Job: Exclude the pictures, then restate exactly each line of the data below from the first through the line containing "blue 1x3 slope [100,181,216,268]".

Data for processing:
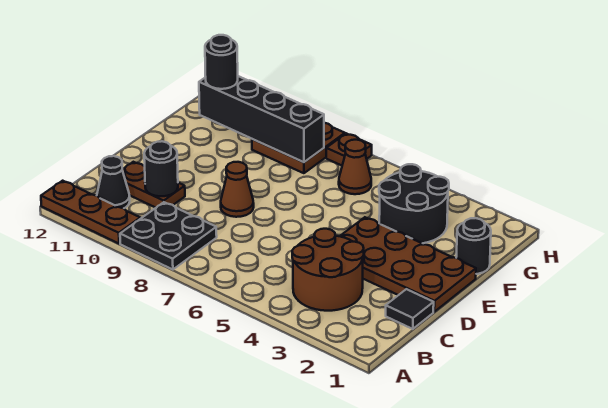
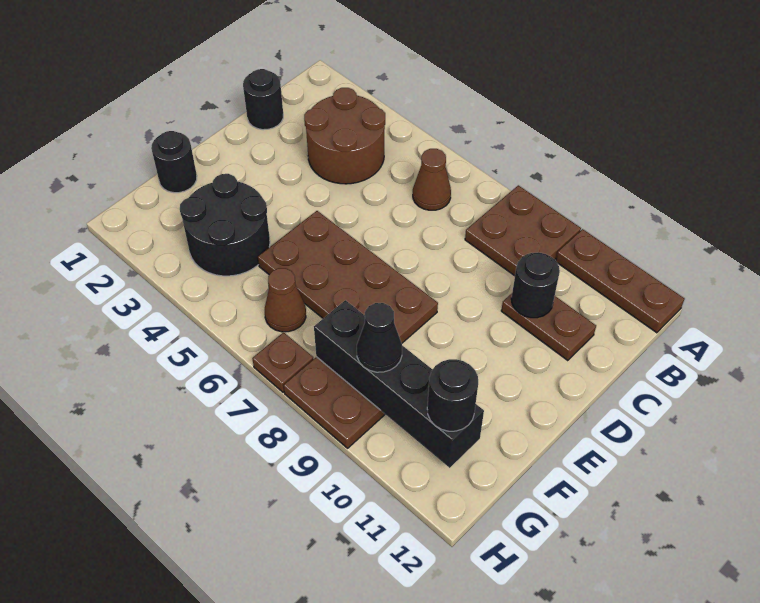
black 2x2 plate [120,202,217,270] -> brown 2x2 plate [465,185,581,276]
black 1x1 cone [97,156,130,208] -> black 1x1 cone moved to [357,303,402,372]
black 1x1 tile [386,289,434,329] -> black 1x1 round brick [243,69,283,130]
brown 2x4 plate [341,217,476,312] -> brown 2x4 plate moved to [258,211,438,343]
brown 1x1 cone [221,162,254,217] -> brown 1x1 cone moved to [413,149,451,210]

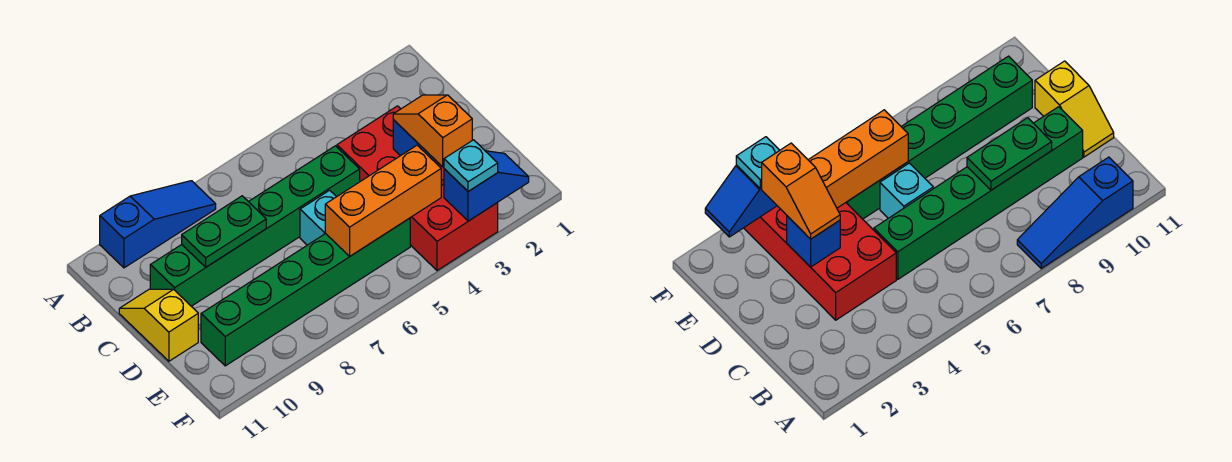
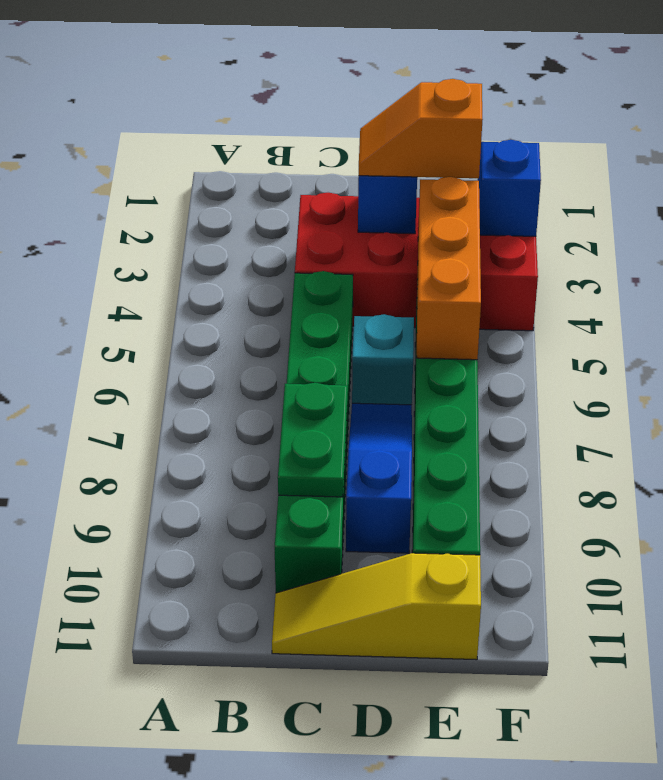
blue 1x3 slope [100,181,216,268] -> blue 1x3 slope moved to [346,403,412,553]
yellow 1x2 slope [119,289,198,361] -> yellow 1x3 slope [272,553,481,660]
cyan 1x1 plate [444,140,498,191] -> none

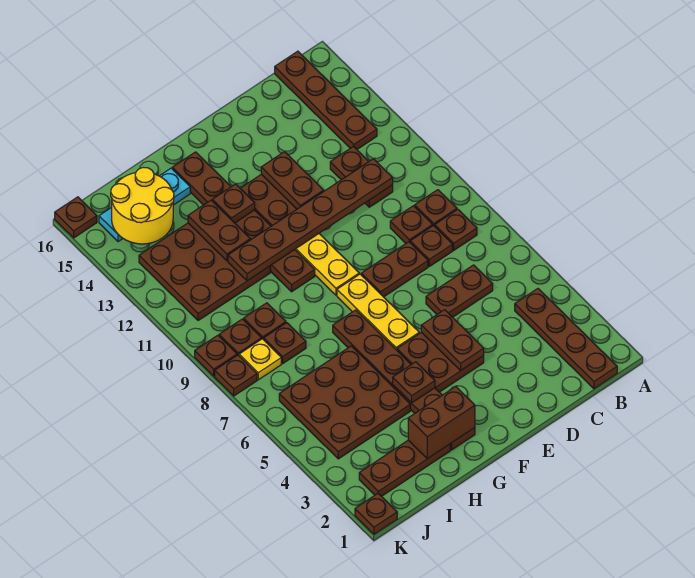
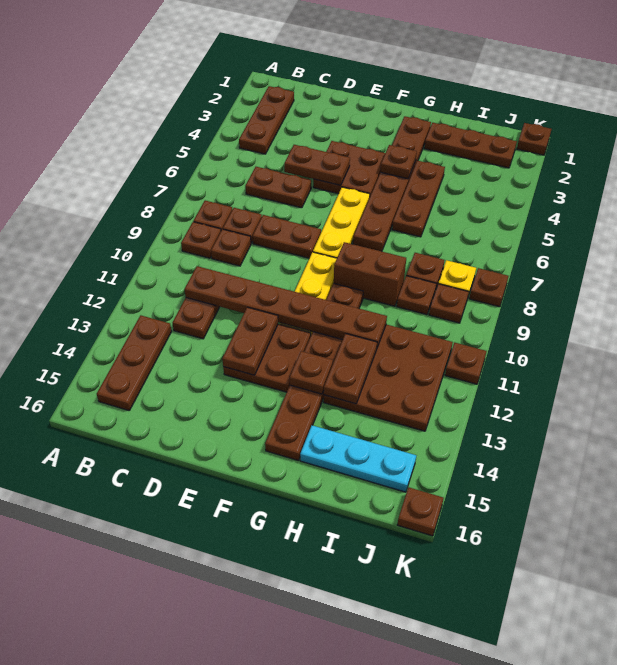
brown 1x4 plate [515,289,617,389] -> brown 1x3 plate [239,86,294,154]
brown 1x4 plate [275,51,377,149] -> brown 1x3 plate [97,315,172,410]
brown 1x2 plate [421,310,484,371] -> brown 1x2 plate turned to [284,145,350,185]
brown 1x2 brick [408,386,475,459] -> brown 1x2 brick moved to [334,242,406,306]
brown 3x3 plate [279,346,410,459] -> brown 1x3 plate [392,161,445,237]
yellow 2x2 round brick [111,167,174,244] -> none
brown 1x1 plate [195,335,237,376] -> brown 1x1 plate moved to [445,343,487,384]

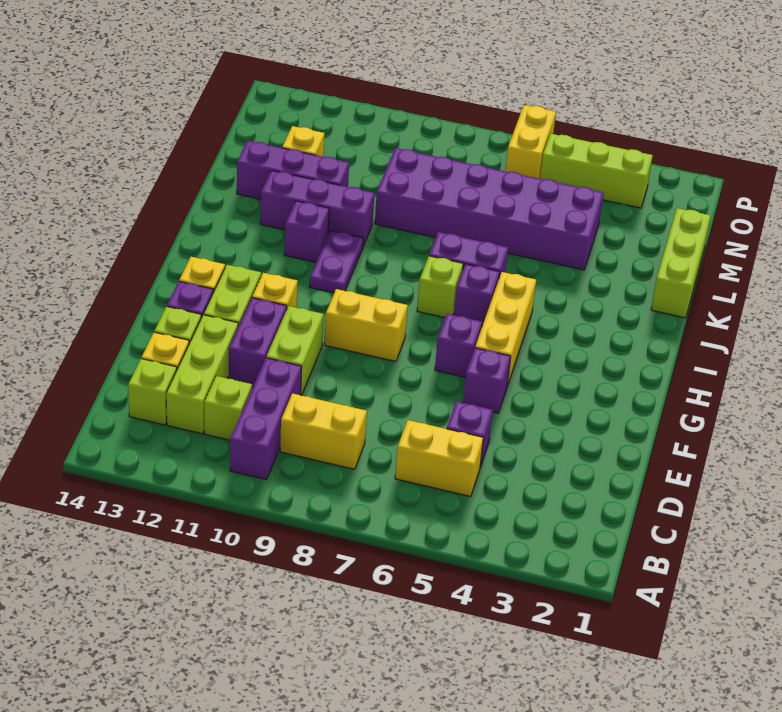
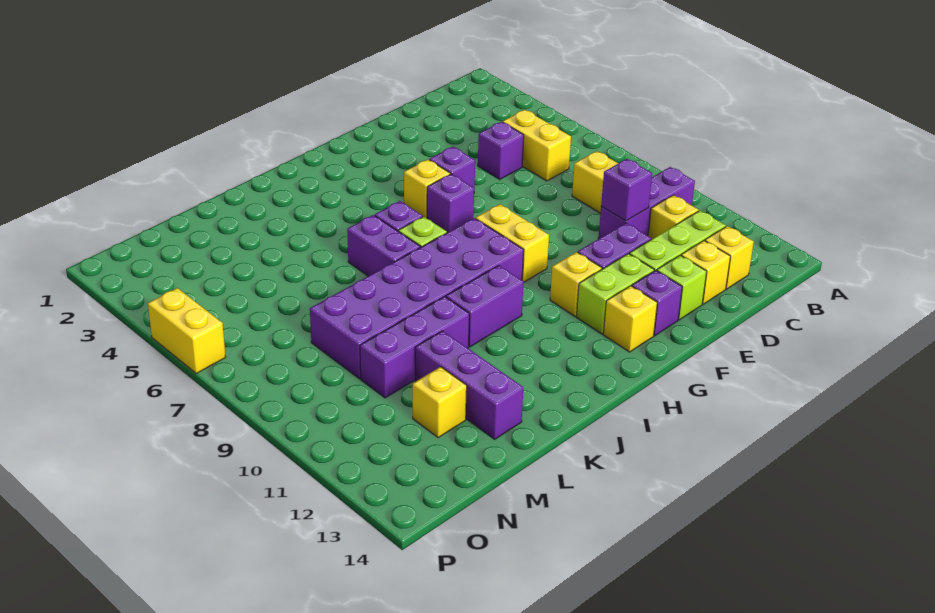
lime 1x1 brick [204,376,252,440] -> yellow 1x1 brick [648,195,699,239]
lime 1x1 brick [128,359,177,425] -> yellow 1x1 brick [705,226,754,289]
lime 1x2 brick [266,306,324,395] -> none
yellow 1x3 brick [475,272,536,386] -> yellow 1x1 brick [404,160,450,218]
purple 1x2 plate [309,230,363,293] -> purple 1x2 brick [446,265,524,347]
purple 1x1 brick [285,201,329,262] -> purple 1x1 brick moved to [601,159,652,221]
lime 1x3 brick [651,208,711,318] -> none
purple 1x3 brick [260,170,374,246] -> purple 1x3 brick turned to [360,297,469,398]
purple 2x6 brick [375,148,603,270] -> purple 2x6 brick turned to [310,218,524,379]
lime 1x3 brick [540,134,653,208] -> none
yellow 1x2 brick [506,105,556,179] -> yellow 1x2 brick turned to [148,288,226,373]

Answer for this exercise:
black 2x2 plate [120,202,217,270] -> brown 2x2 plate [465,185,581,276]
black 1x1 cone [97,156,130,208] -> black 1x1 cone moved to [357,303,402,372]
black 1x1 tile [386,289,434,329] -> black 1x1 round brick [243,69,283,130]
brown 2x4 plate [341,217,476,312] -> brown 2x4 plate moved to [258,211,438,343]
brown 1x1 cone [221,162,254,217] -> brown 1x1 cone moved to [413,149,451,210]

blue 1x3 slope [100,181,216,268] -> blue 1x3 slope moved to [346,403,412,553]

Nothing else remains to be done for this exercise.